**Task statement**
The stretch from the line with "(353, 371) = (276, 108): pink" through the line with "camera: 10 degrees left, 5 degrees down" in the records below: write it out exactly, and nothing else.
::: Records :::
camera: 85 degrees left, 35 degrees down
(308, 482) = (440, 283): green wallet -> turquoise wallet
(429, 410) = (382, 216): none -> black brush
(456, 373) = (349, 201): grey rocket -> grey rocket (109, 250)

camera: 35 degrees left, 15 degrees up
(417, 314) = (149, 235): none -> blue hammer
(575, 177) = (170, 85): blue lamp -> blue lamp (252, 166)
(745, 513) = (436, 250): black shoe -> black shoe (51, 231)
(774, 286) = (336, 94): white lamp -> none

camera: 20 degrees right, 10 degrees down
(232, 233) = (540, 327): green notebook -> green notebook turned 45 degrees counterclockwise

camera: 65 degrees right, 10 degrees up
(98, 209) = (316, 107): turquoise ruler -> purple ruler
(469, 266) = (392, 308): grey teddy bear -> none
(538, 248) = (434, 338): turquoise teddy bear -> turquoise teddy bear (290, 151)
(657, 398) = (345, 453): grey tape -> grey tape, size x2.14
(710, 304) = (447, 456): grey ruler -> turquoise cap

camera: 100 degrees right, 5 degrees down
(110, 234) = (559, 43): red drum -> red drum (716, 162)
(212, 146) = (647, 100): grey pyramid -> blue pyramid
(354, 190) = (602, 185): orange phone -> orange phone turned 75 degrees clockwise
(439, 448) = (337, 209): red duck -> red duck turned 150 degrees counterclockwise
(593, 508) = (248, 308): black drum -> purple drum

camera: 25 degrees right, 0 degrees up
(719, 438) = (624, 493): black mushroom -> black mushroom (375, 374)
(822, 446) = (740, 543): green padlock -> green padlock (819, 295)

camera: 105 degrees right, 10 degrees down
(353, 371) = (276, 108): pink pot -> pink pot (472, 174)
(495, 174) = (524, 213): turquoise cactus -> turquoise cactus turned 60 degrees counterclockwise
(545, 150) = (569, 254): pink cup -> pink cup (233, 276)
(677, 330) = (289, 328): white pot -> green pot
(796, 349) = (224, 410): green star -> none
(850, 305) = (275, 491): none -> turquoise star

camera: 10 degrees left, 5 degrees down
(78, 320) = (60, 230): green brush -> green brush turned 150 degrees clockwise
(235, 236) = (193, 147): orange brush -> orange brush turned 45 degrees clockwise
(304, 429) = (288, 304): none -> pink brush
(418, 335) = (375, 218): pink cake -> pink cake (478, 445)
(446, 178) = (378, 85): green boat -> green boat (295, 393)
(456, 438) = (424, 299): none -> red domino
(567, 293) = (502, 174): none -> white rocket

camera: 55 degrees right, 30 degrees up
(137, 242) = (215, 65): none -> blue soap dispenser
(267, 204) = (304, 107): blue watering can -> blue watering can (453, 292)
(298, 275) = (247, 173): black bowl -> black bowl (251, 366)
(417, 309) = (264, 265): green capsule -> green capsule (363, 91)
:::
**Task answer**
(353, 371) = (276, 108): pink pot -> pink pot (472, 174)
(495, 174) = (524, 213): turquoise cactus -> turquoise cactus turned 60 degrees counterclockwise
(545, 150) = (569, 254): pink cup -> pink cup (233, 276)
(677, 330) = (289, 328): white pot -> green pot
(796, 349) = (224, 410): green star -> none
(850, 305) = (275, 491): none -> turquoise star

camera: 10 degrees left, 5 degrees down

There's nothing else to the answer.